[Data in this exercise — start]

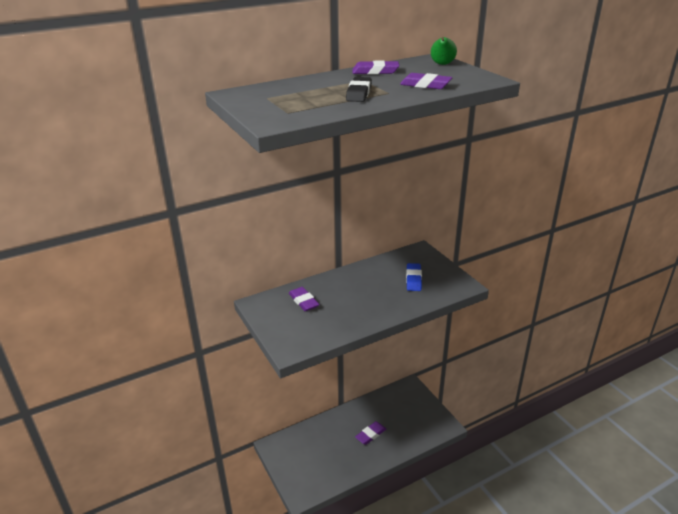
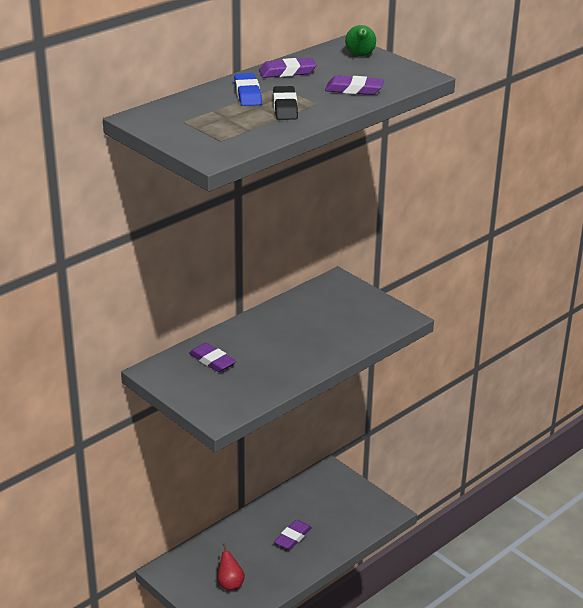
camera: 15 degrees left, 0 degrees up
(315, 465) = (230, 584): none -> red pear
(413, 279) = (340, 318): blue eraser -> blue eraser (247, 94)

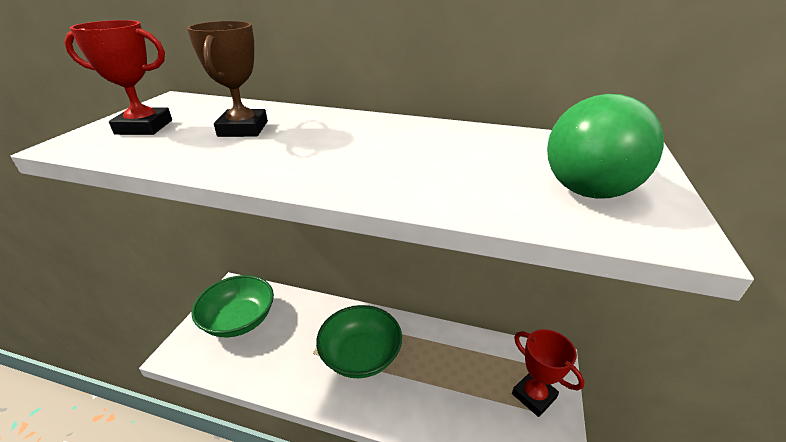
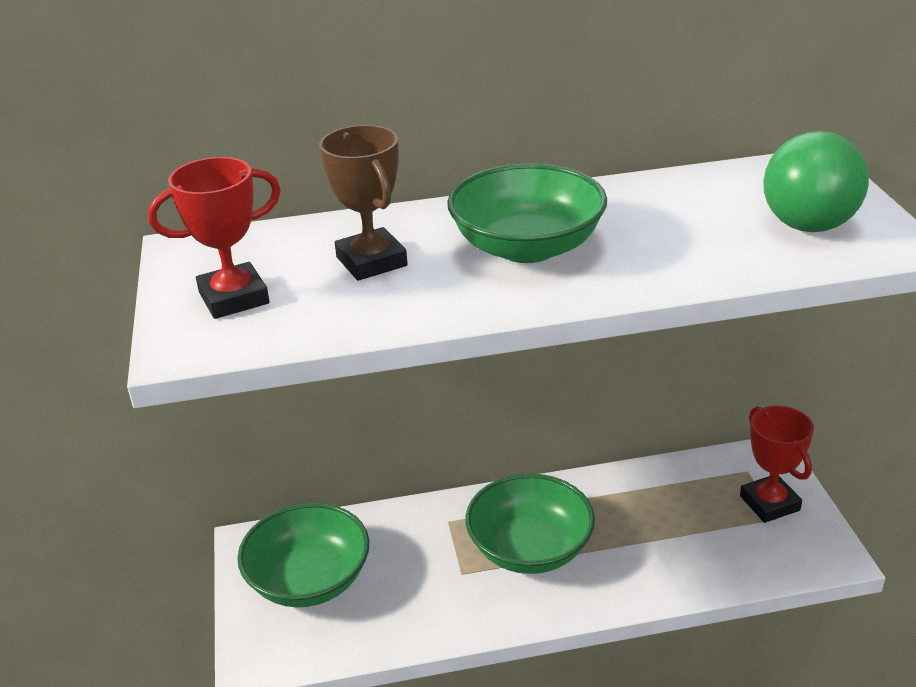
camera: 25 degrees left, 0 degrees up
(344, 146) = (527, 247): none -> green bowl
(534, 396) = (769, 503): red trophy -> red trophy turned 45 degrees clockwise

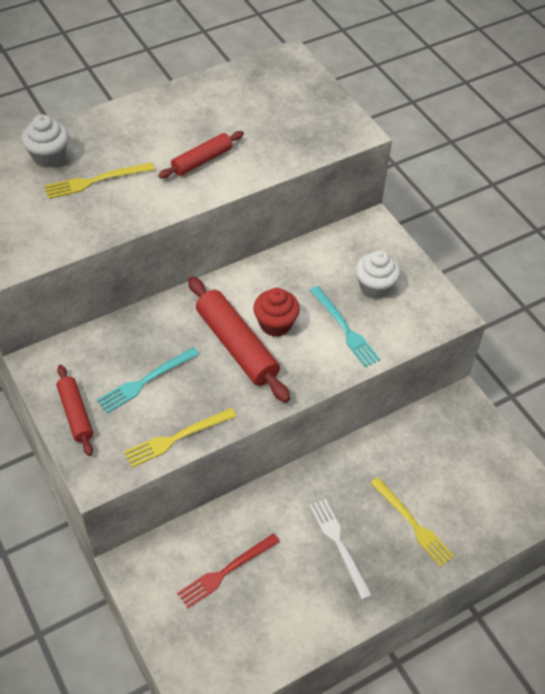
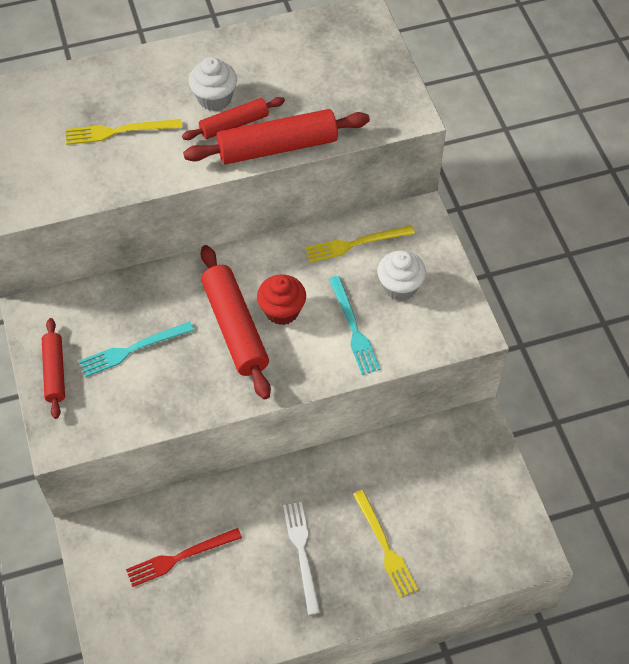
camera: 15 degrees right, 5 degrees up
(49, 157) = (79, 97): white cupcake -> white cupcake (214, 98)
(177, 438) = (147, 416): yellow fork -> yellow fork (355, 244)
(247, 174) = (277, 147): none -> red rolling pin

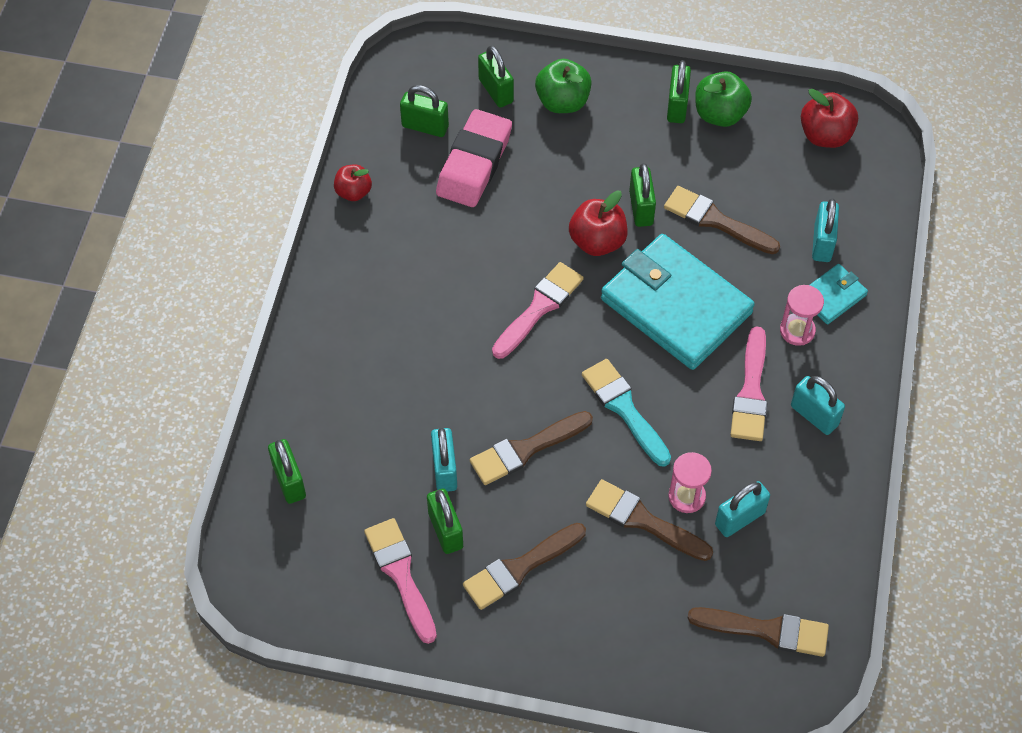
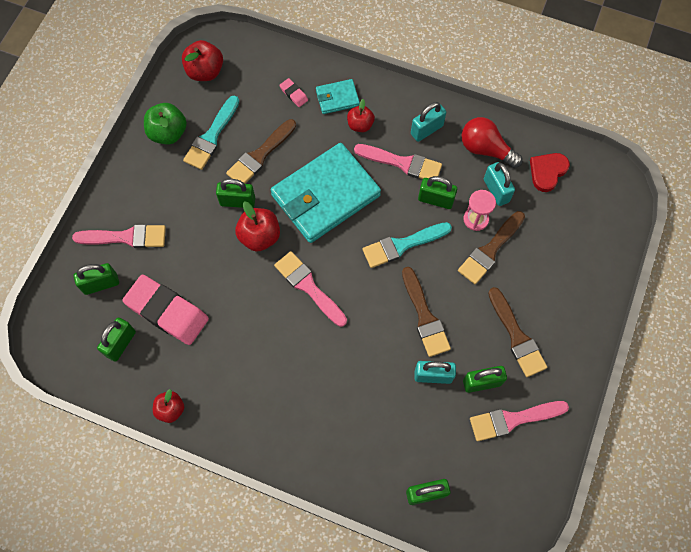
camera: 80 degrees left, 10 degrees up
(562, 102) = (126, 237): green apple -> pink brush
(677, 106) = (153, 159): green padlock -> green padlock (435, 200)
(728, 162) = (211, 136): none -> turquoise brush
(766, 630) = (576, 192): brown brush -> none
(790, 586) = (547, 172): none -> red heart
(797, 330) = (360, 125): pink hourglass -> red apple
(804, 497) = (485, 149): none -> red light bulb
(822, 243) = (294, 94): turquoise padlock -> pink eraser
(832, 296) = (337, 98): turquoise wallet -> turquoise wallet turned 75 degrees counterclockwise

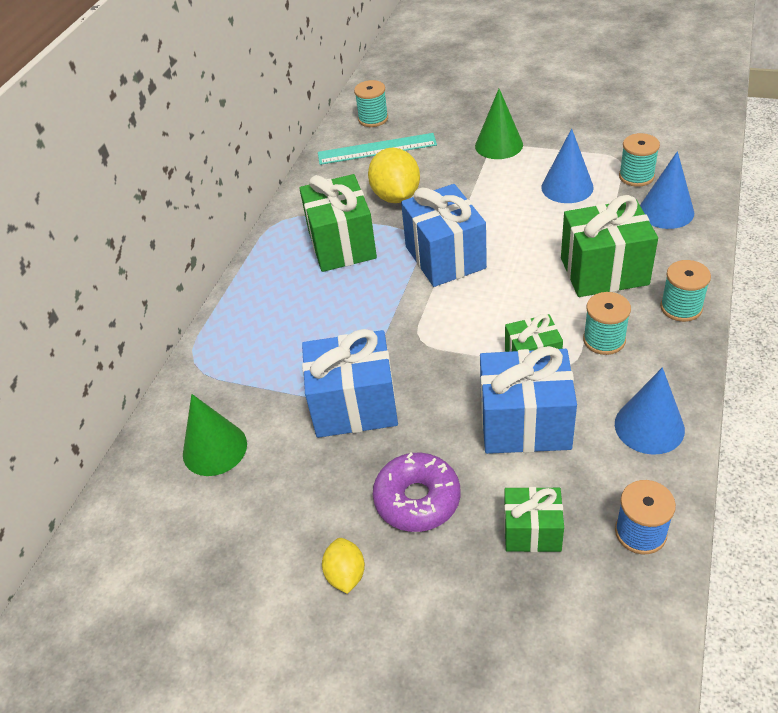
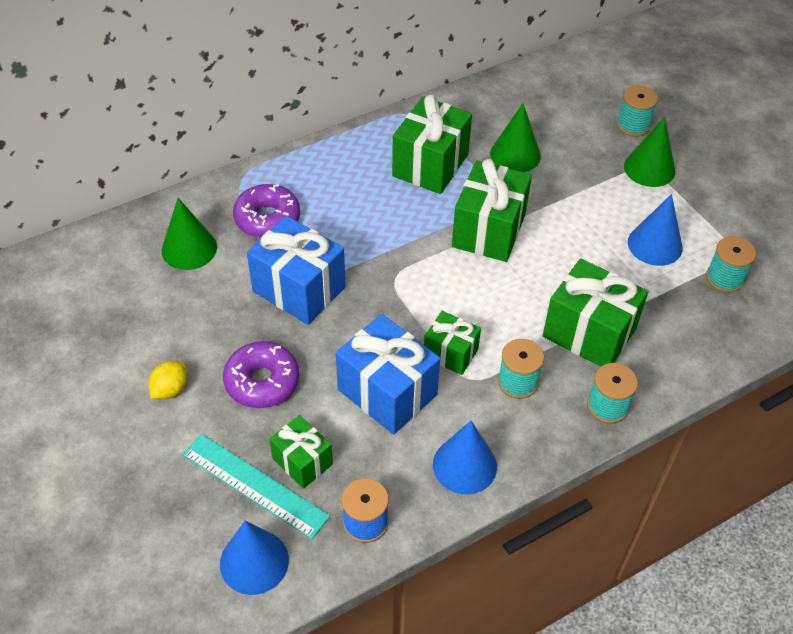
camera: 35 degrees right, 5 degrees up
(257, 374) = (267, 219): none -> purple donut
(373, 119) = (580, 74): turquoise spool -> turquoise spool (633, 125)
(377, 149) = (550, 103): turquoise ruler -> turquoise ruler (255, 485)
(396, 196) = (515, 155): yellow lemon -> green cone
(445, 257) = (488, 231): blue gift -> green gift
(666, 211) = (706, 325): blue cone -> blue cone (254, 561)

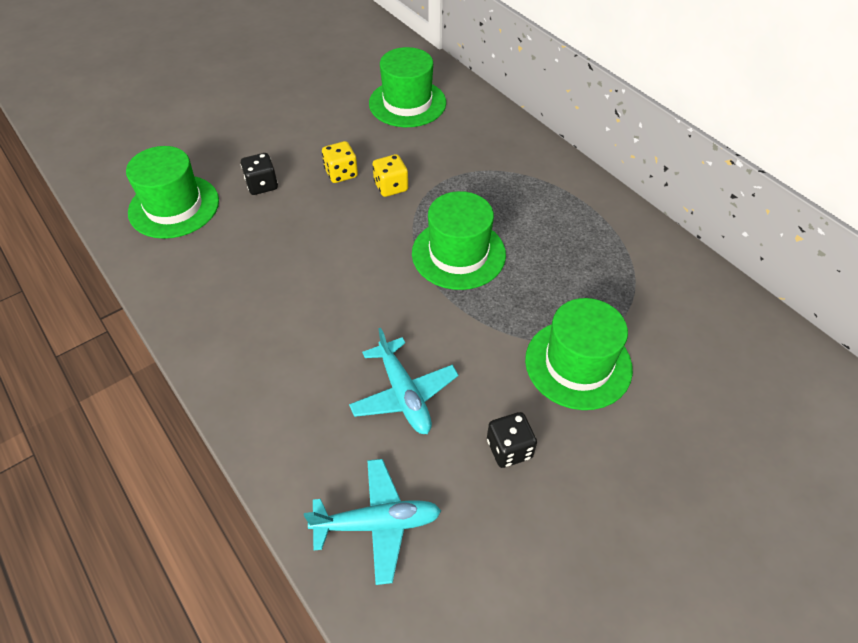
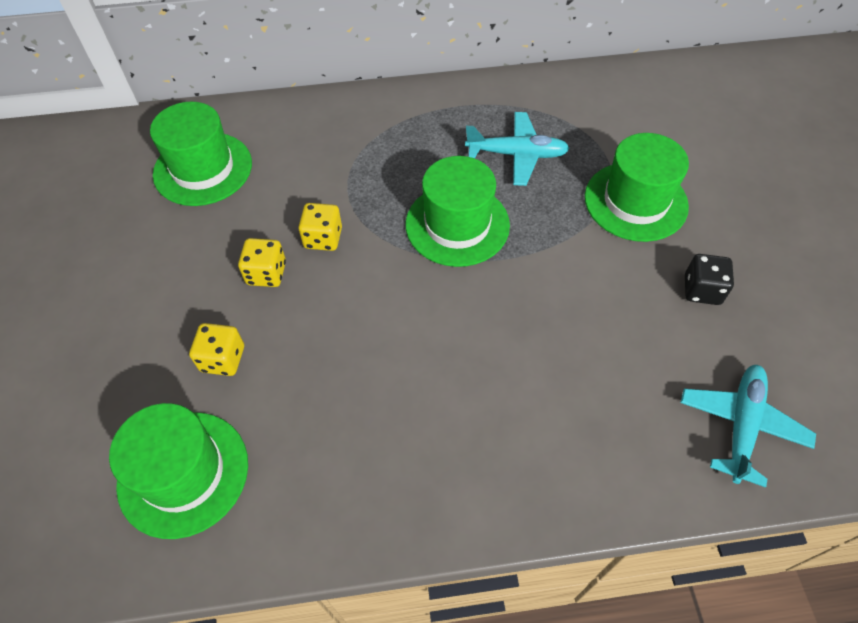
camera: 60 degrees left, 5 degrees up
(262, 185) = (223, 359): black dice -> yellow dice
(404, 394) = (606, 343): turquoise plane -> turquoise plane (517, 155)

[Data in this exercise — finish]

Task directions: Only lines with the word "pink" count here; copy every one from the records.

Answer below:
(562, 102) = (126, 237): green apple -> pink brush
(797, 330) = (360, 125): pink hourglass -> red apple
(822, 243) = (294, 94): turquoise padlock -> pink eraser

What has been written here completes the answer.